=== Records supplied ===
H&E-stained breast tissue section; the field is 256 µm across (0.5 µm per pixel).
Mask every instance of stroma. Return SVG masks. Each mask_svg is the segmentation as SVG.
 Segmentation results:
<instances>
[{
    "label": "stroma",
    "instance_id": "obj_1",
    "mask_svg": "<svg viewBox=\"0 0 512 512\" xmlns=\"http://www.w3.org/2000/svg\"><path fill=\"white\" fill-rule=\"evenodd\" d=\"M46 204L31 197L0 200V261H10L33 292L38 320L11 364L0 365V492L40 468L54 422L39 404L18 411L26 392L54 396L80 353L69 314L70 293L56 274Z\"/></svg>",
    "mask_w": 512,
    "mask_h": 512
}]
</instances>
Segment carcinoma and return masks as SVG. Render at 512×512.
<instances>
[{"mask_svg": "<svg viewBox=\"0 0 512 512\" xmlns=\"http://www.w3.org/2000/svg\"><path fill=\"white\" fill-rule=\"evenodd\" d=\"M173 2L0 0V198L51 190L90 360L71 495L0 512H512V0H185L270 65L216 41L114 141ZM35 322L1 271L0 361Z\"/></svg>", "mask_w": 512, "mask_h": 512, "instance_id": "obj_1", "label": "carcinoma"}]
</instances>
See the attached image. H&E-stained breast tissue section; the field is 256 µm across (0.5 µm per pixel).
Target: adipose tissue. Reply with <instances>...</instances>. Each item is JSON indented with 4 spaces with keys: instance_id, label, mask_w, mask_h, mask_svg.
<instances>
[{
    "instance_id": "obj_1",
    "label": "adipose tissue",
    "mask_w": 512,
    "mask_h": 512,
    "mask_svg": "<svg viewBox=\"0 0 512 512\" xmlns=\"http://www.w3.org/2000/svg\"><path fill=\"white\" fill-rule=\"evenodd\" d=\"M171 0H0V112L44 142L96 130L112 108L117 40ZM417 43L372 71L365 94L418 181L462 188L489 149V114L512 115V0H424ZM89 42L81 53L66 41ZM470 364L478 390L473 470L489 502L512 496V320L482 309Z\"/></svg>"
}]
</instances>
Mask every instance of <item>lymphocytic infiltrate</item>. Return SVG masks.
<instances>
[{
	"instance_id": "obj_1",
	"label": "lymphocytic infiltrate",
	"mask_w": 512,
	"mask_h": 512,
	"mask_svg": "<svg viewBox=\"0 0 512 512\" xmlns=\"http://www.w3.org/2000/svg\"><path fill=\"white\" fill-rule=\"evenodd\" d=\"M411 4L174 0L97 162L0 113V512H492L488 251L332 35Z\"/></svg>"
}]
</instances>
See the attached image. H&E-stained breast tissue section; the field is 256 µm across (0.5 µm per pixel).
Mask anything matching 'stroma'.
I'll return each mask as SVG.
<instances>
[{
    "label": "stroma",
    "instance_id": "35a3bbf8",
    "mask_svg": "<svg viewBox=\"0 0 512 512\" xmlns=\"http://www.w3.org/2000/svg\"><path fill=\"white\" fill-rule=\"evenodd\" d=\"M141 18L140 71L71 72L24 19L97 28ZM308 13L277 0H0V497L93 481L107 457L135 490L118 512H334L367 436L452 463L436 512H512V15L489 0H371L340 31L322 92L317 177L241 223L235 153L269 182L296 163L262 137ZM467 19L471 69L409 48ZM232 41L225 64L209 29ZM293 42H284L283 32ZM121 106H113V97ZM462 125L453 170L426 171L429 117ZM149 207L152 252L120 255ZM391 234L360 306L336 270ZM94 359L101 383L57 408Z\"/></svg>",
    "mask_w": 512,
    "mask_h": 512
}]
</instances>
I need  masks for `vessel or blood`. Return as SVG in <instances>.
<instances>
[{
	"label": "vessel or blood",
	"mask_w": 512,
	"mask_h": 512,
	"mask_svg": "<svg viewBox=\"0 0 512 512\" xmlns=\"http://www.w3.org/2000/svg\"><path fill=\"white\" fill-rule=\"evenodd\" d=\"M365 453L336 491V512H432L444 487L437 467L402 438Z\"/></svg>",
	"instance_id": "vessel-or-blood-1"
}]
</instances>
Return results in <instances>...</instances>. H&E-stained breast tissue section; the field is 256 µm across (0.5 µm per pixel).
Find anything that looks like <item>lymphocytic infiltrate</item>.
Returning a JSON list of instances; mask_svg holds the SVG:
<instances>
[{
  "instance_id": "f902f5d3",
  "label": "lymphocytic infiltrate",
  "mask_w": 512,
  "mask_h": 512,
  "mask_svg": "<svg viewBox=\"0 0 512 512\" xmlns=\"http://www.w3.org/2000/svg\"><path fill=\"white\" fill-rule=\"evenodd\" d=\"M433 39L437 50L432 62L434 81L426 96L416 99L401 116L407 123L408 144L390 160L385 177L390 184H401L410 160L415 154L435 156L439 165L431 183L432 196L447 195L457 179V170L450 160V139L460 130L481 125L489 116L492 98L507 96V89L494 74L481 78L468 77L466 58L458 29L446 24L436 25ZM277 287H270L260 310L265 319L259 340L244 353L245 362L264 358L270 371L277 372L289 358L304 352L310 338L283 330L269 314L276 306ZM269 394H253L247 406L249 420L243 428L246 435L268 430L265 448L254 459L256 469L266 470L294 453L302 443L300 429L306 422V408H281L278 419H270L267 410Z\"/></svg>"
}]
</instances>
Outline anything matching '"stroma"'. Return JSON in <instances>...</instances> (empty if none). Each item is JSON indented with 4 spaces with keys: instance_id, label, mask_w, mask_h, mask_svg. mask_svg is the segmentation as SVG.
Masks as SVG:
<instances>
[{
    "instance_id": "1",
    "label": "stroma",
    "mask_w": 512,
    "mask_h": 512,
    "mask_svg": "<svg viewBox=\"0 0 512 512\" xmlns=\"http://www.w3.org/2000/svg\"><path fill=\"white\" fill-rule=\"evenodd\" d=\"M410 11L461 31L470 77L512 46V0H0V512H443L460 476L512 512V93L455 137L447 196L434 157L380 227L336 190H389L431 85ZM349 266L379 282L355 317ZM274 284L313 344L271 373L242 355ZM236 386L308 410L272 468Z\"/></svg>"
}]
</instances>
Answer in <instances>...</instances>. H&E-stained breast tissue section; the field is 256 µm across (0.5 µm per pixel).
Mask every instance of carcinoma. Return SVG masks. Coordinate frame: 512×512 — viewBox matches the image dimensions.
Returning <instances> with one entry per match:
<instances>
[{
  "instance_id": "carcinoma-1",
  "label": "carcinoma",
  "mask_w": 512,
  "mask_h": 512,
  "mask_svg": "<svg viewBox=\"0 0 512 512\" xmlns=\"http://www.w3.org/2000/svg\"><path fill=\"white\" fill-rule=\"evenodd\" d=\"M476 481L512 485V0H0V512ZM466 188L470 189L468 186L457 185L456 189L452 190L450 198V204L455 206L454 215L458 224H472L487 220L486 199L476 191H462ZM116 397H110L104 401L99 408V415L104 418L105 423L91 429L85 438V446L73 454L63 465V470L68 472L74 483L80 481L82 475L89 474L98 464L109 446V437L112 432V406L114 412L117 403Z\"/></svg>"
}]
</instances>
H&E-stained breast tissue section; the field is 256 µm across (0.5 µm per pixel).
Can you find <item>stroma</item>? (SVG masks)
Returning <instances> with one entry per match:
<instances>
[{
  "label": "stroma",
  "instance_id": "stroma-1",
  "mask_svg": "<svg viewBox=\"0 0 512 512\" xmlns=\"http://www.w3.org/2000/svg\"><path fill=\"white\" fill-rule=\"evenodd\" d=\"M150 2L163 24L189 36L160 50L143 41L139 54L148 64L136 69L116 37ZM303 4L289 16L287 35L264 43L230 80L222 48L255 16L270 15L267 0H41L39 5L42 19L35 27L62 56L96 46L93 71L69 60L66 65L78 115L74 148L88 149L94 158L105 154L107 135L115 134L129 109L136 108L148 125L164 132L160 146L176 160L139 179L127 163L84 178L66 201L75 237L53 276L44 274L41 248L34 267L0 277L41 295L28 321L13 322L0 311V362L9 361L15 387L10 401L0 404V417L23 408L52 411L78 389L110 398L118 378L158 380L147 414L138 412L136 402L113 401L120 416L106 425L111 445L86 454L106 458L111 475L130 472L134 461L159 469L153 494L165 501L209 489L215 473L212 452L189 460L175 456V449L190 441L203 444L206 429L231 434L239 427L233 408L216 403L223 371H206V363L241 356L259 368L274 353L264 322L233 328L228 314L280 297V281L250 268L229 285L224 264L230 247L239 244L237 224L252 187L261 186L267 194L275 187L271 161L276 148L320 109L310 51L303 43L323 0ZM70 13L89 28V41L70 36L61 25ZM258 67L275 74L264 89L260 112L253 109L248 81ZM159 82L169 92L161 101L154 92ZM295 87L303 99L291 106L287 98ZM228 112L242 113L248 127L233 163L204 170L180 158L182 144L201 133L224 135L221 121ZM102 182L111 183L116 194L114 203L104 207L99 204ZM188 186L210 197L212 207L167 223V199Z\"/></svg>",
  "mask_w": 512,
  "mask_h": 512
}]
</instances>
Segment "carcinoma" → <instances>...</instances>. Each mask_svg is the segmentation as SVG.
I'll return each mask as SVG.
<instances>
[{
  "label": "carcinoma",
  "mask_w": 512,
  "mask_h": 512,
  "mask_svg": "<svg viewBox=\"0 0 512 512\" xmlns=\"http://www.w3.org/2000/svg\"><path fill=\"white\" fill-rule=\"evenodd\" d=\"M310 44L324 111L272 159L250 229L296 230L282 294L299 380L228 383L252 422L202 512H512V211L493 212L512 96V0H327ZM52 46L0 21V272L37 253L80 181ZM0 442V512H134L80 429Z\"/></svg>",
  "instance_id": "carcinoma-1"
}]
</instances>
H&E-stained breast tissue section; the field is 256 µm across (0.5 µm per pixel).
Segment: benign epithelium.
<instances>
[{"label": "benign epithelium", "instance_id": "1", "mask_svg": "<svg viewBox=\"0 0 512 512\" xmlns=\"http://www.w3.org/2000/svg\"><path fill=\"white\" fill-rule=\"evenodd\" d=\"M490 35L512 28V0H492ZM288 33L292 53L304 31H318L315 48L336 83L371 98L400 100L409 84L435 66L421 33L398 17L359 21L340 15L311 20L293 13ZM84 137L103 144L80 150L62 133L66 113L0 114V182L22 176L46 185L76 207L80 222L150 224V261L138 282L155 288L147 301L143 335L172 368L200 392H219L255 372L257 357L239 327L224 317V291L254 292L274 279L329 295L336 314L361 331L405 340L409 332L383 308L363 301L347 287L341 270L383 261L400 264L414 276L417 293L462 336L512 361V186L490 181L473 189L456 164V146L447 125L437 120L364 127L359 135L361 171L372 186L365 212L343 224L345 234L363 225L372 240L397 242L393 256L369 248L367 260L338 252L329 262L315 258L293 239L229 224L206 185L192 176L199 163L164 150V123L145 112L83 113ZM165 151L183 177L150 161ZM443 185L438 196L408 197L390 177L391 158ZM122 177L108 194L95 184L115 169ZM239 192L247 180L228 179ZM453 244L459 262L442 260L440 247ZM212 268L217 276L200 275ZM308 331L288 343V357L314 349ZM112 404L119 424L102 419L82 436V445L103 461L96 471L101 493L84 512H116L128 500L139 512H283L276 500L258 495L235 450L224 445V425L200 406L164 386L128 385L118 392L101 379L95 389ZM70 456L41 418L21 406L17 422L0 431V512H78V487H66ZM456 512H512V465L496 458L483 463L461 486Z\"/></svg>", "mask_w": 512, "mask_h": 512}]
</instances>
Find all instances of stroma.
===
» The request: Exactly reproduce the stretch from the line with "SVG in <instances>." through the line with "Return results in", including both ends and nothing else.

» Reply to the task:
I need  masks for `vessel or blood`. Return as SVG in <instances>.
<instances>
[{
	"label": "vessel or blood",
	"mask_w": 512,
	"mask_h": 512,
	"mask_svg": "<svg viewBox=\"0 0 512 512\" xmlns=\"http://www.w3.org/2000/svg\"><path fill=\"white\" fill-rule=\"evenodd\" d=\"M365 453L336 491V512H432L444 487L437 467L402 438Z\"/></svg>",
	"instance_id": "vessel-or-blood-1"
}]
</instances>
Return results in <instances>...</instances>. H&E-stained breast tissue section; the field is 256 µm across (0.5 µm per pixel).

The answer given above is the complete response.